- **Material for this task**

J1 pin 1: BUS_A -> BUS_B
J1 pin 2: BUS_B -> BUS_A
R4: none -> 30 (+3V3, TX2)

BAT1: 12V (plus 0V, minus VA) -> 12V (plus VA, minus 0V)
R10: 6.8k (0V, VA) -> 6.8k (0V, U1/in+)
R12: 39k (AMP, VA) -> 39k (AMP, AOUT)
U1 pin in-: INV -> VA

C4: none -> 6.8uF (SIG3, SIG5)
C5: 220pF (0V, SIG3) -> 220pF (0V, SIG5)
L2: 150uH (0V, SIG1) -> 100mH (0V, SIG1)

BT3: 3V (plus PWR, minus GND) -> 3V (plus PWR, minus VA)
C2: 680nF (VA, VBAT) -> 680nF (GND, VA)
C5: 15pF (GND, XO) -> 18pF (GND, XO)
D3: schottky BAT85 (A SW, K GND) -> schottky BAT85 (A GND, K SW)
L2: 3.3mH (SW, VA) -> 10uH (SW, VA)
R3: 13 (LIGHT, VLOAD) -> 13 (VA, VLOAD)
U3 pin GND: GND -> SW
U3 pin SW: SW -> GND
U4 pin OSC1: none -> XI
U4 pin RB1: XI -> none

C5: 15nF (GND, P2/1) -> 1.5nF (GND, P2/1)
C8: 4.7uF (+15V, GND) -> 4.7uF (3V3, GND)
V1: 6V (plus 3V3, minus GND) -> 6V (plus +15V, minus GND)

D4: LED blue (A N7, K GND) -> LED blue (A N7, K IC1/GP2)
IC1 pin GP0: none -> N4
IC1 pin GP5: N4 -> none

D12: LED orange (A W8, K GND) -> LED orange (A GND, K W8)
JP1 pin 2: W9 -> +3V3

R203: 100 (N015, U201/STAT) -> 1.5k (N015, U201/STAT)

- **Work to be completed**
Repeat the data exactly. Leave nothing out.

- **Task solution**
J1 pin 1: BUS_A -> BUS_B
J1 pin 2: BUS_B -> BUS_A
R4: none -> 30 (+3V3, TX2)

BAT1: 12V (plus 0V, minus VA) -> 12V (plus VA, minus 0V)
R10: 6.8k (0V, VA) -> 6.8k (0V, U1/in+)
R12: 39k (AMP, VA) -> 39k (AMP, AOUT)
U1 pin in-: INV -> VA

C4: none -> 6.8uF (SIG3, SIG5)
C5: 220pF (0V, SIG3) -> 220pF (0V, SIG5)
L2: 150uH (0V, SIG1) -> 100mH (0V, SIG1)

BT3: 3V (plus PWR, minus GND) -> 3V (plus PWR, minus VA)
C2: 680nF (VA, VBAT) -> 680nF (GND, VA)
C5: 15pF (GND, XO) -> 18pF (GND, XO)
D3: schottky BAT85 (A SW, K GND) -> schottky BAT85 (A GND, K SW)
L2: 3.3mH (SW, VA) -> 10uH (SW, VA)
R3: 13 (LIGHT, VLOAD) -> 13 (VA, VLOAD)
U3 pin GND: GND -> SW
U3 pin SW: SW -> GND
U4 pin OSC1: none -> XI
U4 pin RB1: XI -> none

C5: 15nF (GND, P2/1) -> 1.5nF (GND, P2/1)
C8: 4.7uF (+15V, GND) -> 4.7uF (3V3, GND)
V1: 6V (plus 3V3, minus GND) -> 6V (plus +15V, minus GND)

D4: LED blue (A N7, K GND) -> LED blue (A N7, K IC1/GP2)
IC1 pin GP0: none -> N4
IC1 pin GP5: N4 -> none

D12: LED orange (A W8, K GND) -> LED orange (A GND, K W8)
JP1 pin 2: W9 -> +3V3

R203: 100 (N015, U201/STAT) -> 1.5k (N015, U201/STAT)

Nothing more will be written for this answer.